(Stored items from a collection)
◆ ◆ ◆ ◆ ◆

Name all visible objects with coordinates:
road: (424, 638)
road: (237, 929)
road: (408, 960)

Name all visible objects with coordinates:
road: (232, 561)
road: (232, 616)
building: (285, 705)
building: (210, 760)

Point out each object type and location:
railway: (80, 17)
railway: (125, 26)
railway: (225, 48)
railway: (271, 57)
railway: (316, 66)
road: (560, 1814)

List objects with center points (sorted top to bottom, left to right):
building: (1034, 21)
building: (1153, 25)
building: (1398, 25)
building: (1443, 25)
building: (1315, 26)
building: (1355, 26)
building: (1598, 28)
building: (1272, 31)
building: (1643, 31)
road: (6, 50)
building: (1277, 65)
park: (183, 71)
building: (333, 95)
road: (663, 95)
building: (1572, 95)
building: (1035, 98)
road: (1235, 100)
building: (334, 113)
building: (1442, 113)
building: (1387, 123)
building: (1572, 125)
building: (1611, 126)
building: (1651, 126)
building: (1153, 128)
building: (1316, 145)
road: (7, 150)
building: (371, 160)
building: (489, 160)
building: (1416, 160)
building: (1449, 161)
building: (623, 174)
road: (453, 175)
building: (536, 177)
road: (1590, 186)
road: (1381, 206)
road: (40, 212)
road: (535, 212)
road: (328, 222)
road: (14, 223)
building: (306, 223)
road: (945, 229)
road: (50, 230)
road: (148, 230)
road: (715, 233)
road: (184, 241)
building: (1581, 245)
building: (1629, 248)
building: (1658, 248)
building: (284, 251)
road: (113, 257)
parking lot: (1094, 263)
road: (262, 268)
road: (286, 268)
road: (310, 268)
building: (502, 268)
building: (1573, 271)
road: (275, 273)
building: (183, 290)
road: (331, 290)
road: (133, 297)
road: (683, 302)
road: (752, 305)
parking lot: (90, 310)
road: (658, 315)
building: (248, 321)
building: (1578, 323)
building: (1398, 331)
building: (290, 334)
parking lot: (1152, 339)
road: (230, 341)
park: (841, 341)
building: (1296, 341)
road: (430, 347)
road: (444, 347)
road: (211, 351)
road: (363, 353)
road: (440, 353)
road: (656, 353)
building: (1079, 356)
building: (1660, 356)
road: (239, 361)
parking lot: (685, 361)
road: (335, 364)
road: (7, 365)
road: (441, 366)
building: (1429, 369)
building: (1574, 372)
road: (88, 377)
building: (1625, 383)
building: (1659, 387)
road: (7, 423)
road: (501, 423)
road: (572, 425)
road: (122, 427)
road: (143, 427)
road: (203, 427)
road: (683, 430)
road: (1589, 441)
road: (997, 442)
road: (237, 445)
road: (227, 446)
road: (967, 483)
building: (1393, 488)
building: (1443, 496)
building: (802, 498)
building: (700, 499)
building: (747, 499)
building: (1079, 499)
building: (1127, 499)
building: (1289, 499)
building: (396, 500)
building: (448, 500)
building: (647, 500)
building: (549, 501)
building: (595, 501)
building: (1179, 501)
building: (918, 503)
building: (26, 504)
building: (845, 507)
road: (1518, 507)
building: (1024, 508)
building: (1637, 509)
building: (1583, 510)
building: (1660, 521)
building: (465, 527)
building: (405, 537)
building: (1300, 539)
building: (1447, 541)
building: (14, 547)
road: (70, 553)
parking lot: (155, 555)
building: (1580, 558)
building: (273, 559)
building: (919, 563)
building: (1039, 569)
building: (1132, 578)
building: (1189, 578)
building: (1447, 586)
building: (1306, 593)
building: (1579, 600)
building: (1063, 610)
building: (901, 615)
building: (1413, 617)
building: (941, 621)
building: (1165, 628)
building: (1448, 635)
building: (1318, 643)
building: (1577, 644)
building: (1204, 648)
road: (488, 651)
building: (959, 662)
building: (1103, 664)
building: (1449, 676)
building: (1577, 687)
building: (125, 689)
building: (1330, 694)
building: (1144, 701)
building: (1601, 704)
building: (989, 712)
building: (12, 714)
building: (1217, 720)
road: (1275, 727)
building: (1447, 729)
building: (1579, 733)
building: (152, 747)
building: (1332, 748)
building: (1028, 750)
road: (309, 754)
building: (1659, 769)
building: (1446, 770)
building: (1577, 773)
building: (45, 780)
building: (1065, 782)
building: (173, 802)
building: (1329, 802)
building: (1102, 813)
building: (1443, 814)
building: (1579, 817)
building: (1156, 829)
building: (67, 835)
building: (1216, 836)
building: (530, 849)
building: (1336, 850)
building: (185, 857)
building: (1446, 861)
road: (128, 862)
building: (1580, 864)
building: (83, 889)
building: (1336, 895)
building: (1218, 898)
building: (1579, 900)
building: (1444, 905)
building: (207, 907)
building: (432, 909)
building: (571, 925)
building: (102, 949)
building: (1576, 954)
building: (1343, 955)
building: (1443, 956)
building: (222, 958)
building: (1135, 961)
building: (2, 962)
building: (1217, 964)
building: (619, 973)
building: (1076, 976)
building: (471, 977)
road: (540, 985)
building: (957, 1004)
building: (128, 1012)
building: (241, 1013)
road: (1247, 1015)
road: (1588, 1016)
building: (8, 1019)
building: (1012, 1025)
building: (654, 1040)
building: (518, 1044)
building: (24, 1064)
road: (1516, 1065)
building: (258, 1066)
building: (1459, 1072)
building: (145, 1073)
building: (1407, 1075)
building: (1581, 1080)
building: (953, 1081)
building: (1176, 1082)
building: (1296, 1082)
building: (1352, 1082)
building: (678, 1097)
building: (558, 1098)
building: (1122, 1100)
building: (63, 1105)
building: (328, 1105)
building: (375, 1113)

◆ ◆ ◆ ◆ ◆

## Directions for this task
In the data above, which lines have "parking"? Report each of them.

## Task result
parking lot: (1094, 263)
parking lot: (90, 310)
parking lot: (1152, 339)
parking lot: (685, 361)
parking lot: (155, 555)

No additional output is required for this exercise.